- Opening Delimiter -

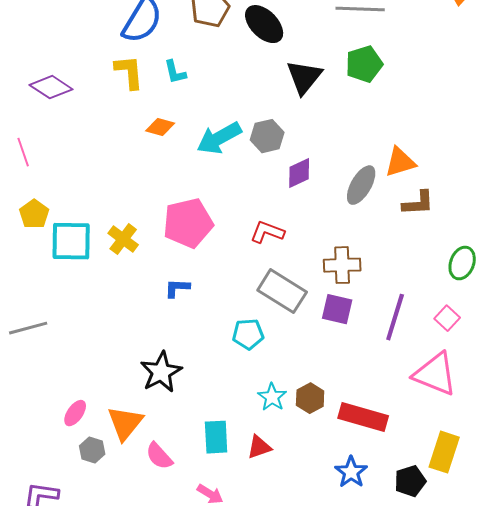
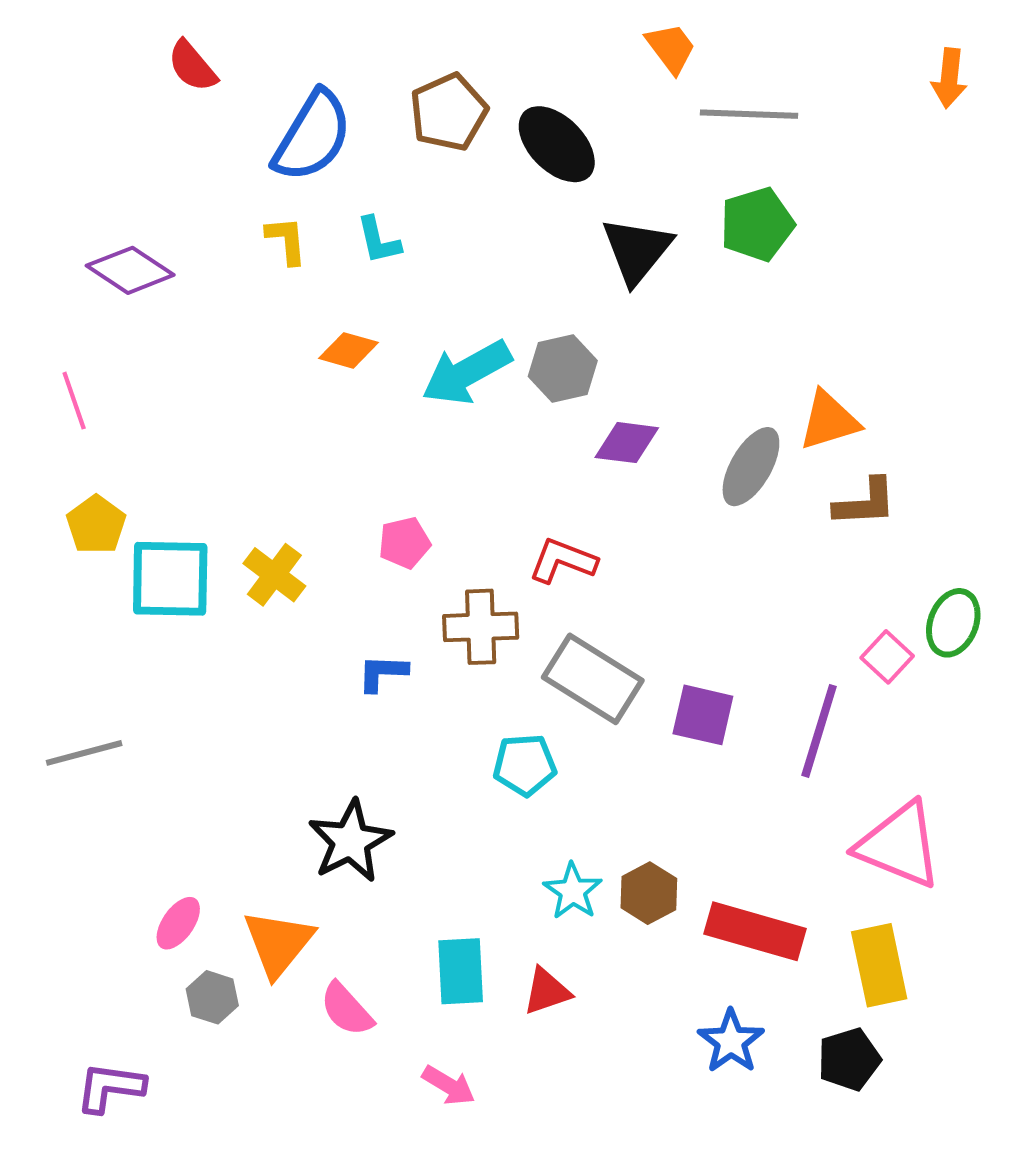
yellow L-shape: (129, 72) -> (286, 240), size x0.7
purple diamond: (299, 173) -> (627, 443), turned 32
pink pentagon: (188, 223) -> (405, 543), size x0.5
brown cross: (342, 265) -> (481, 627), moved
pink square: (447, 318) -> (887, 657), moved
yellow rectangle: (444, 452) -> (879, 965), moved, turned -30

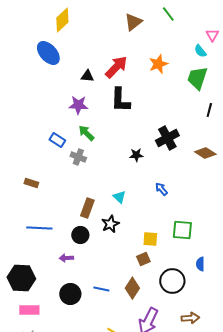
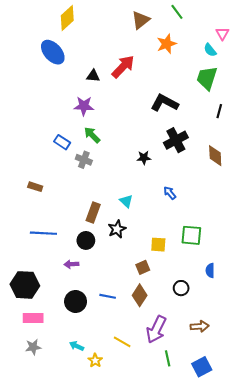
orange star: (158, 64) -> (167, 44), moved
black L-shape: (120, 100) -> (165, 103), moved, turned 116
brown diamond: (205, 153) -> (215, 156), turned 55
brown square: (143, 259) -> (143, 267), moved
black circle: (172, 281) -> (181, 288), size x0.6

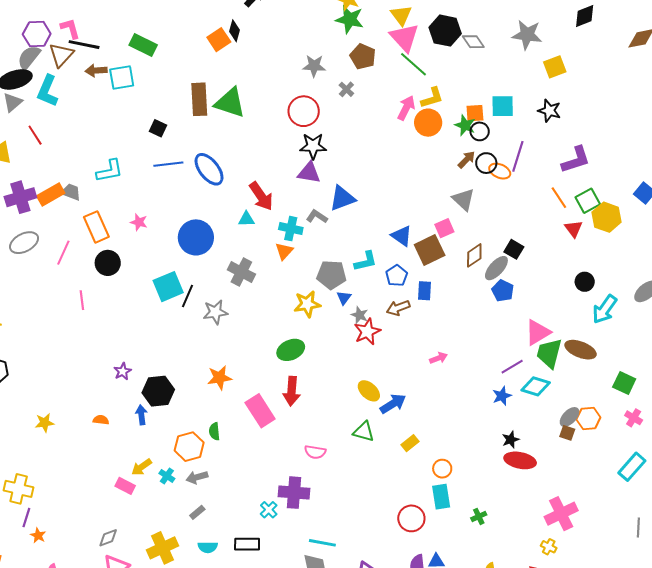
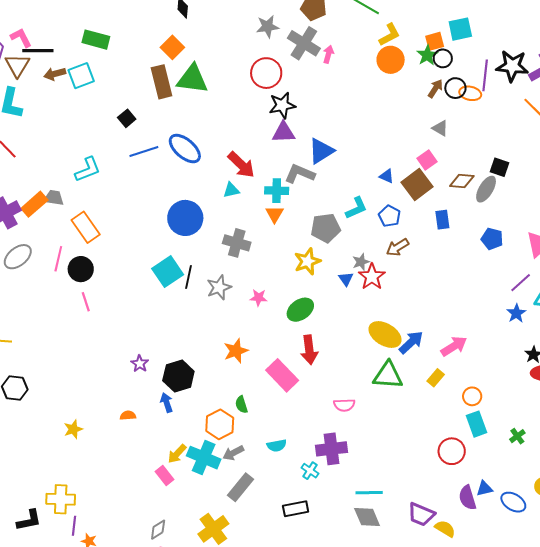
orange square: (219, 40) -> (172, 47), moved
gray cross: (346, 89) -> (304, 43), size x2.0
pink arrow: (406, 108) -> (328, 54), moved, size x0.7
black star: (549, 111) -> (512, 66), moved, size x1.4
green star: (465, 125) -> (427, 55), turned 30
black square: (158, 128) -> (127, 118), turned 36
gray triangle: (463, 199) -> (440, 128), size x0.7
gray L-shape: (317, 216) -> (300, 174), size x1.4
pink star: (139, 222) -> (259, 298), moved
blue triangle: (402, 236) -> (387, 176), size x0.7
brown diamond: (474, 255) -> (462, 181), turned 50
black circle: (108, 263) -> (81, 269), moved
blue rectangle: (425, 291) -> (442, 220), moved
blue pentagon: (503, 291) -> (492, 239), moved
blue triangle: (344, 298) -> (346, 279), moved
gray star: (360, 315) -> (361, 262), turned -30
pink arrow: (439, 358) -> (454, 346), moved, size x1.5
yellow ellipse: (369, 391) -> (385, 335), size x1.4
green triangle: (364, 432) -> (388, 375), size x1.4
cyan cross: (167, 476) -> (204, 458), size x2.0
pink rectangle: (125, 486) -> (165, 475), turned 36
gray rectangle: (197, 512) -> (241, 487), size x1.8
cyan semicircle: (208, 547) -> (277, 446), moved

- Closing Delimiter -

◆ **What the task asks**:
Pictures aside, repeat exactly every line from the top of the listing above through the line bearing "black star: (549, 111)", inclusive.

◆ **Your solution**:
yellow L-shape: (129, 72) -> (286, 240), size x0.7
purple diamond: (299, 173) -> (627, 443), turned 32
pink pentagon: (188, 223) -> (405, 543), size x0.5
brown cross: (342, 265) -> (481, 627), moved
pink square: (447, 318) -> (887, 657), moved
yellow rectangle: (444, 452) -> (879, 965), moved, turned -30

orange star: (158, 64) -> (167, 44), moved
black L-shape: (120, 100) -> (165, 103), moved, turned 116
brown diamond: (205, 153) -> (215, 156), turned 55
brown square: (143, 259) -> (143, 267), moved
black circle: (172, 281) -> (181, 288), size x0.6

orange square: (219, 40) -> (172, 47), moved
gray cross: (346, 89) -> (304, 43), size x2.0
pink arrow: (406, 108) -> (328, 54), moved, size x0.7
black star: (549, 111) -> (512, 66), moved, size x1.4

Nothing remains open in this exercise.